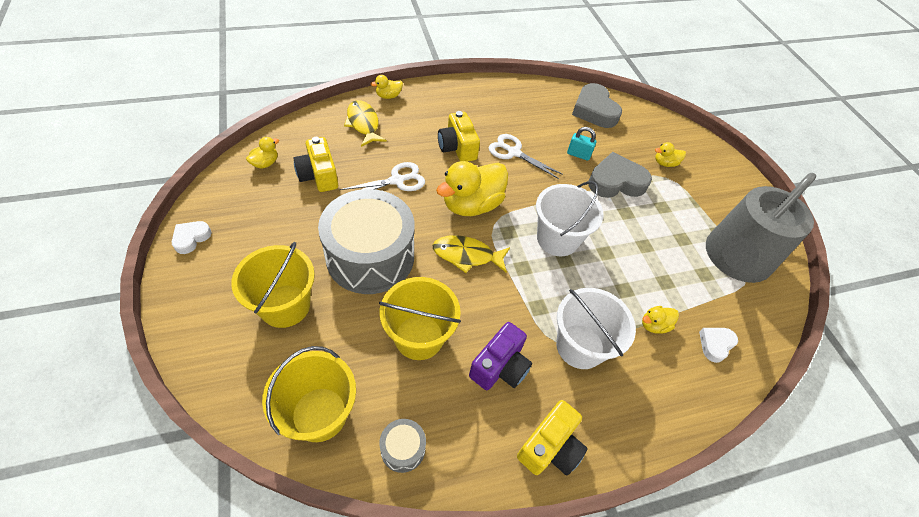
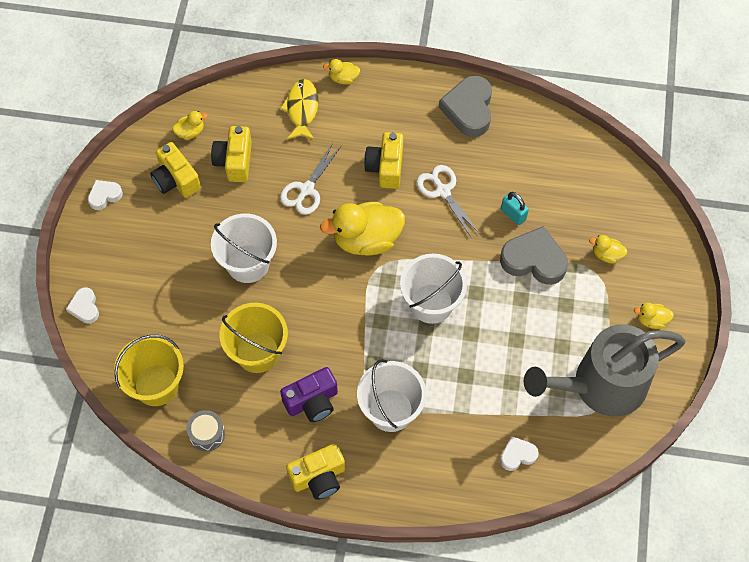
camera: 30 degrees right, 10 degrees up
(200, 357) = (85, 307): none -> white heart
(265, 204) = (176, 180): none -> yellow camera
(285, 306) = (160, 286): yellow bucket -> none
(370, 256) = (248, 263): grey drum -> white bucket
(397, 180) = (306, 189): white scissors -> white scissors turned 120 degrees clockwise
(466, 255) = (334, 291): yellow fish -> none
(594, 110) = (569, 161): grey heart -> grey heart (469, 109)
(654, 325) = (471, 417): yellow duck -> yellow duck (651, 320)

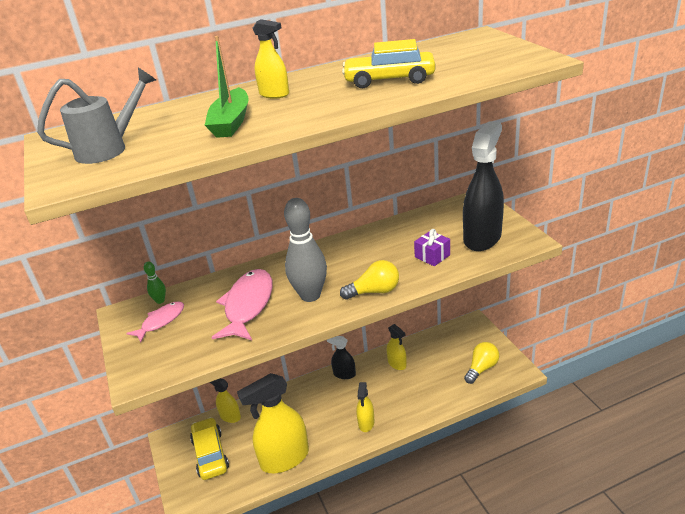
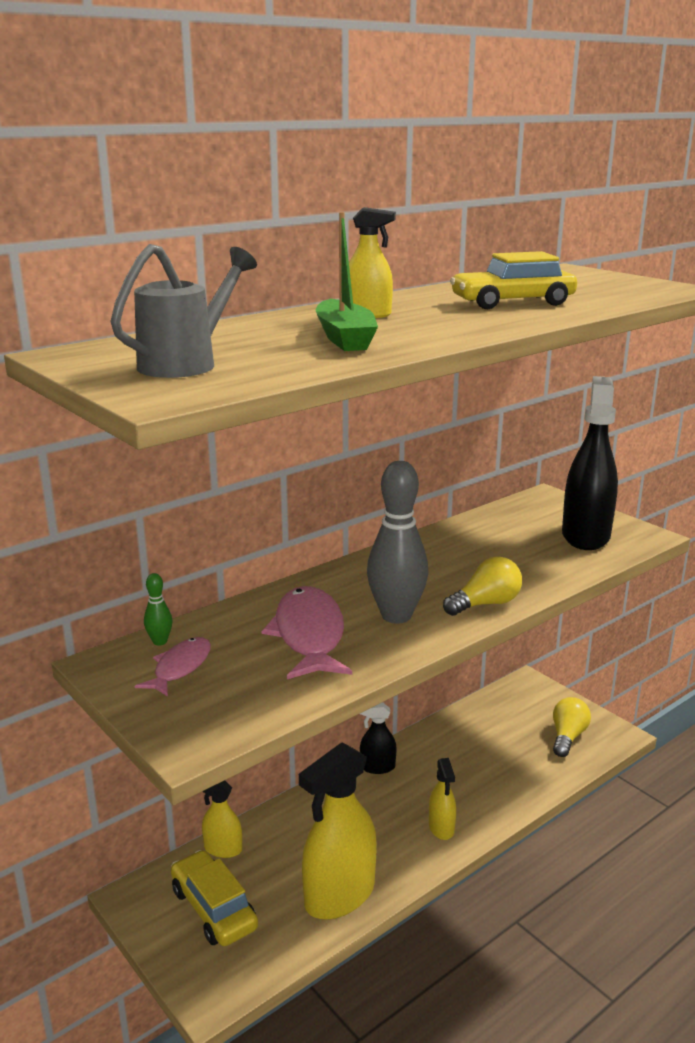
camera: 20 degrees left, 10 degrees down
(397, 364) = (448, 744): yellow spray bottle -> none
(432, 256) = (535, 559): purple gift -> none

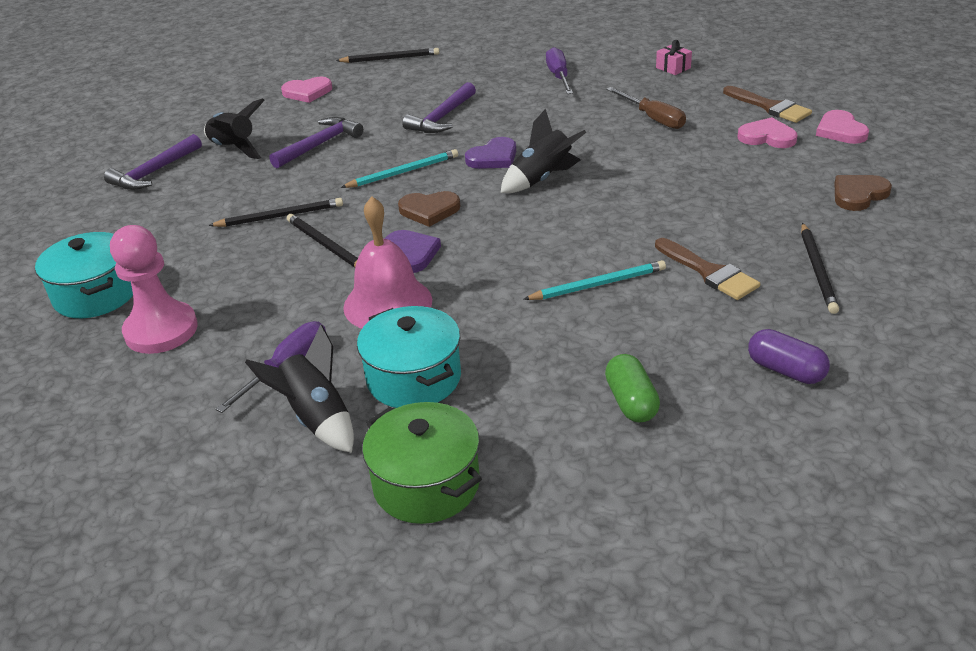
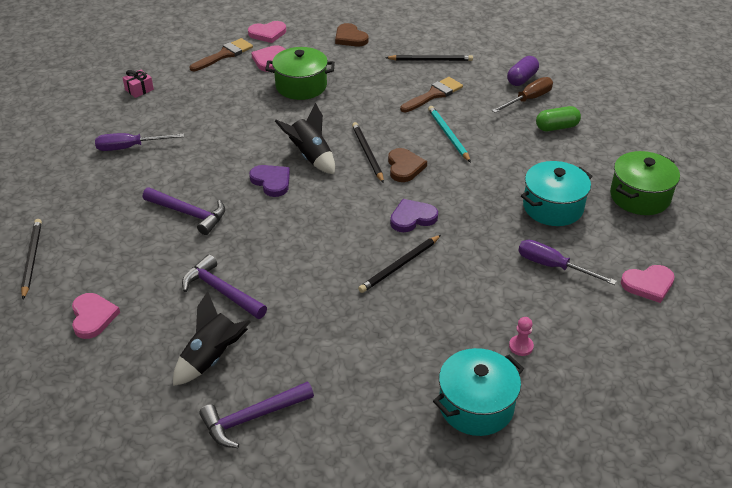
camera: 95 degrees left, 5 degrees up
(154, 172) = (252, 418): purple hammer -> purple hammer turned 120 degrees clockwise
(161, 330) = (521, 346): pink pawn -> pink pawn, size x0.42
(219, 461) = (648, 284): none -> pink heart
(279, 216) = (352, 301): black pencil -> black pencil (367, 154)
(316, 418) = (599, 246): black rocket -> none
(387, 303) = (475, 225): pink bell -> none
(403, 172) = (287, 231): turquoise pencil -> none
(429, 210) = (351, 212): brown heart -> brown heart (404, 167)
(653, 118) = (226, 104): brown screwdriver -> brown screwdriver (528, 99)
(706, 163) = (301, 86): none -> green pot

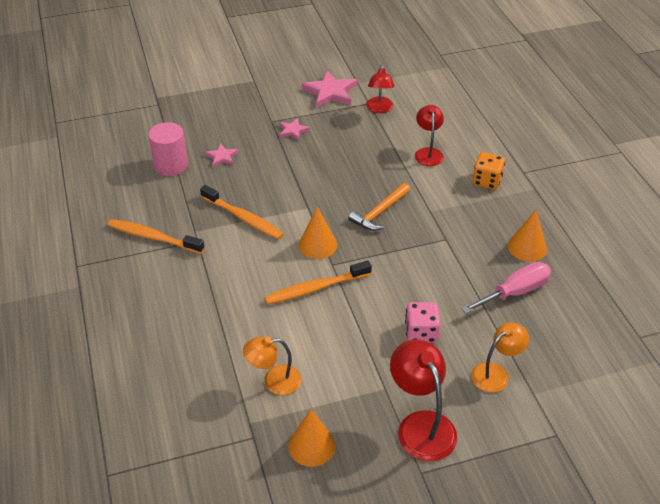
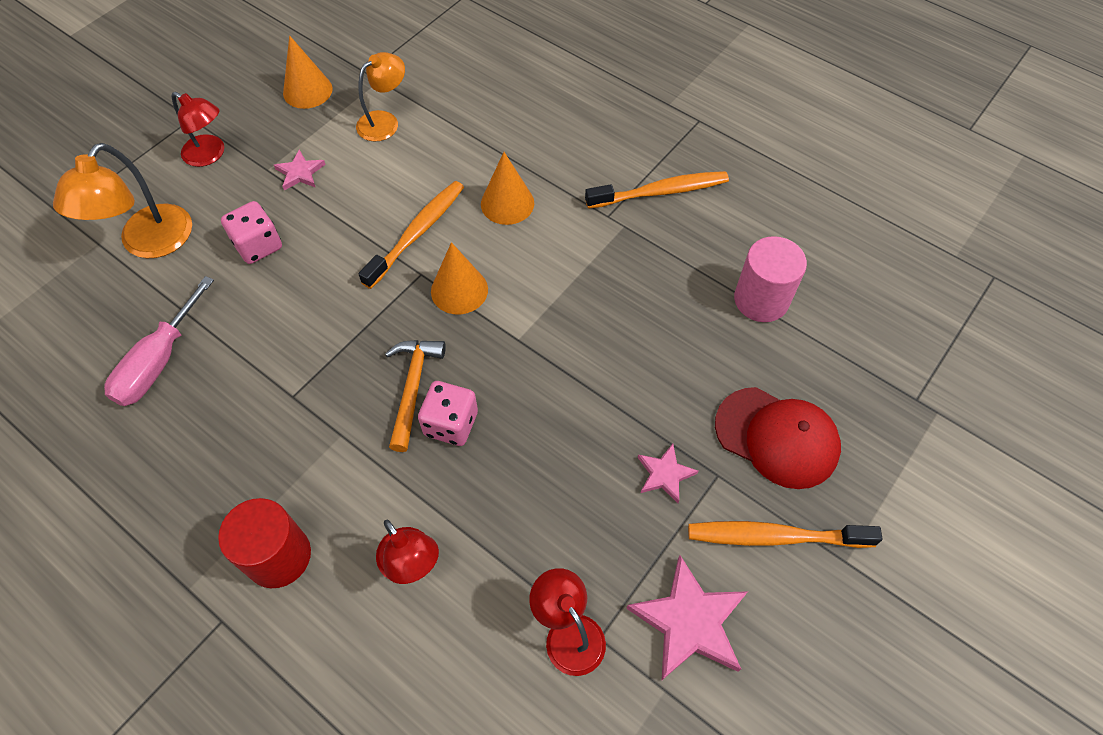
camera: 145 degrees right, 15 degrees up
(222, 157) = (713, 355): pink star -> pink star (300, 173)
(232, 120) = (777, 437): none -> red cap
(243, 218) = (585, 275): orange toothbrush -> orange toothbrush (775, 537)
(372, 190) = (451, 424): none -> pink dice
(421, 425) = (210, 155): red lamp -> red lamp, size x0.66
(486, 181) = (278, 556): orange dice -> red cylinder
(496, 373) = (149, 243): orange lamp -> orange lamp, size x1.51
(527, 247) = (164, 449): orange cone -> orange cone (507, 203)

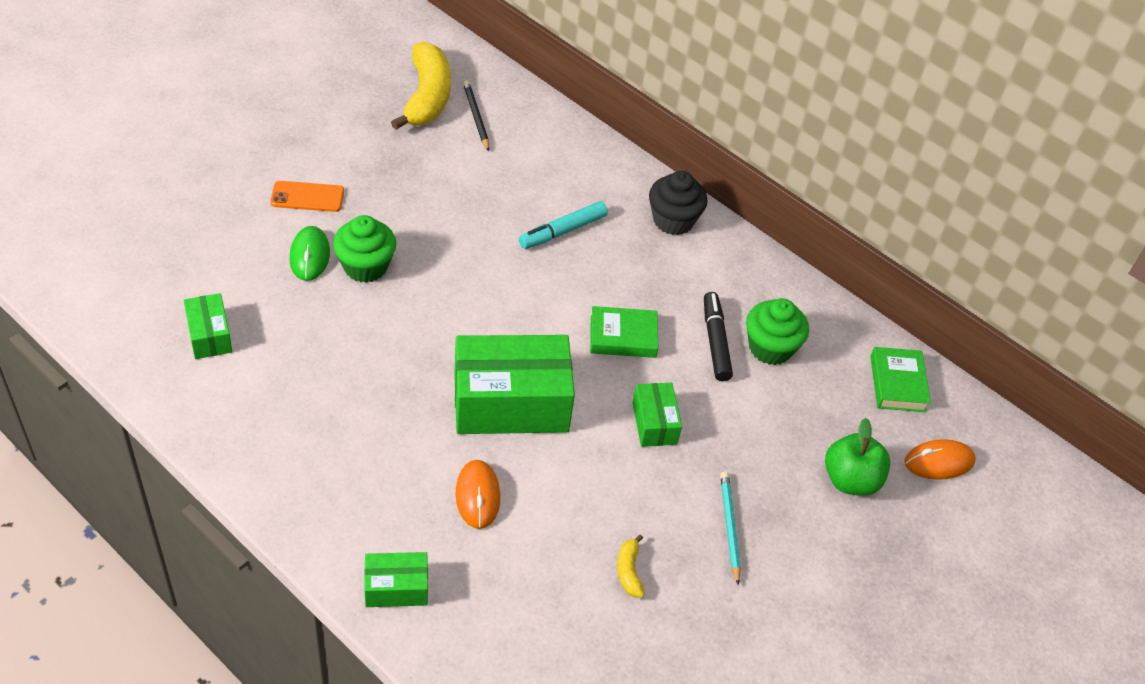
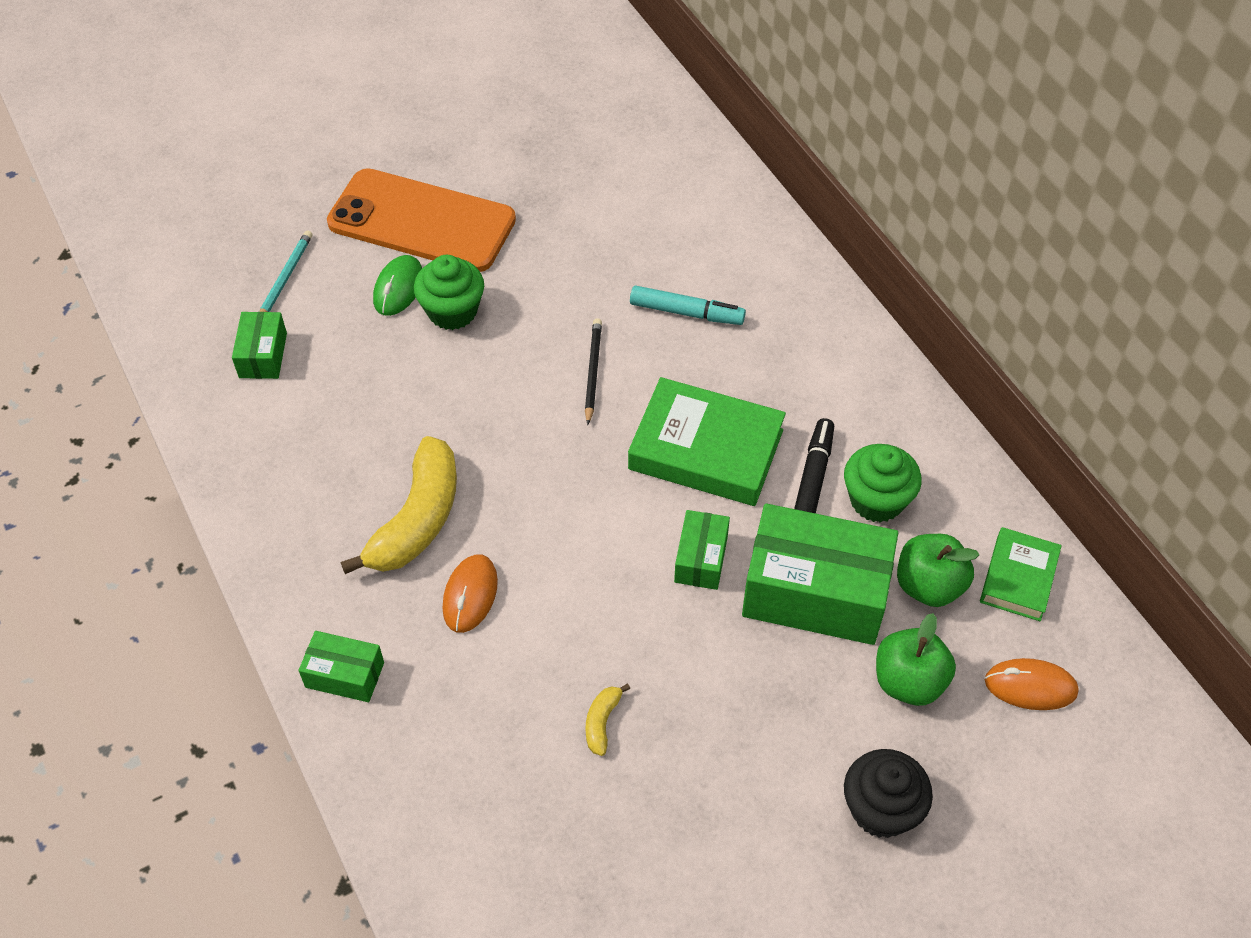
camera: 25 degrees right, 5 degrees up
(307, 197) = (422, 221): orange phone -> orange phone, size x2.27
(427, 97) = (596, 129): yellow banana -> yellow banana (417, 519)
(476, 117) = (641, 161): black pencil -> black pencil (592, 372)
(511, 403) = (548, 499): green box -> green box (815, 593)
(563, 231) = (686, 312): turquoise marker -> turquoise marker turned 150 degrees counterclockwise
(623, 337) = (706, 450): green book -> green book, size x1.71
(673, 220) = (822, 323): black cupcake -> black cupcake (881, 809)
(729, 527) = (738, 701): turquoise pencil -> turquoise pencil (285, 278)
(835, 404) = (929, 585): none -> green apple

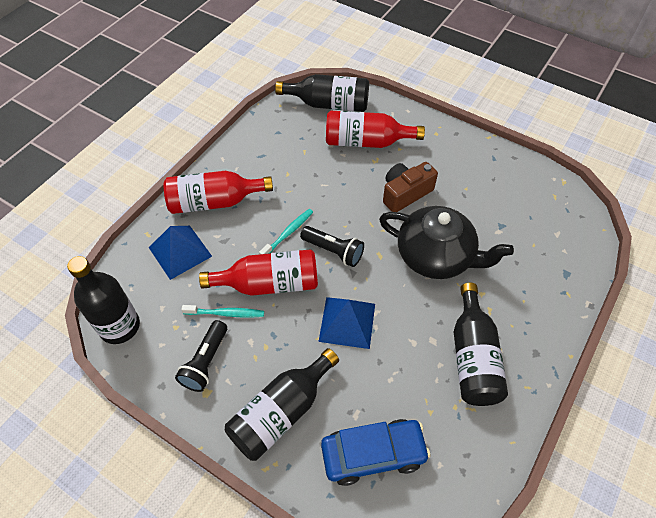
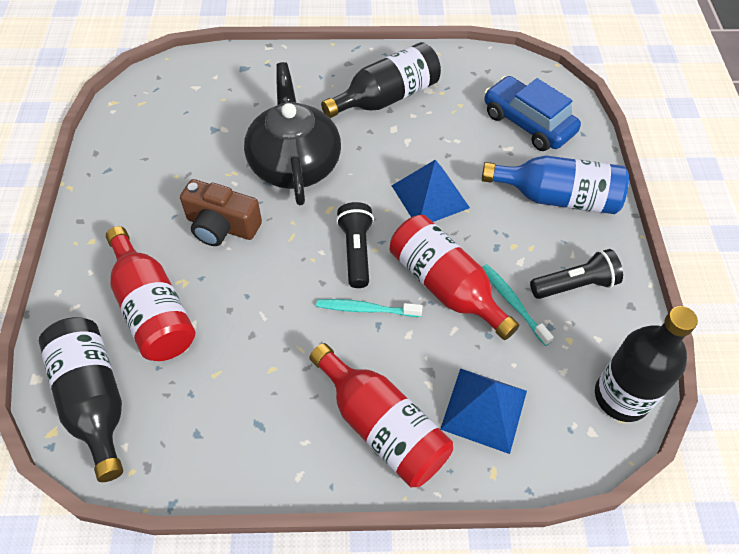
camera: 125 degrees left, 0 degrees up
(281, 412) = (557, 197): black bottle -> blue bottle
::::
* **WORK ITEM**: Return every line from the material that contains the word "size".

* **RESULT**:
(161, 330) = (521, 346): pink pawn -> pink pawn, size x0.42
(421, 425) = (210, 155): red lamp -> red lamp, size x0.66
(496, 373) = (149, 243): orange lamp -> orange lamp, size x1.51
(307, 197) = (422, 221): orange phone -> orange phone, size x2.27
(623, 337) = (706, 450): green book -> green book, size x1.71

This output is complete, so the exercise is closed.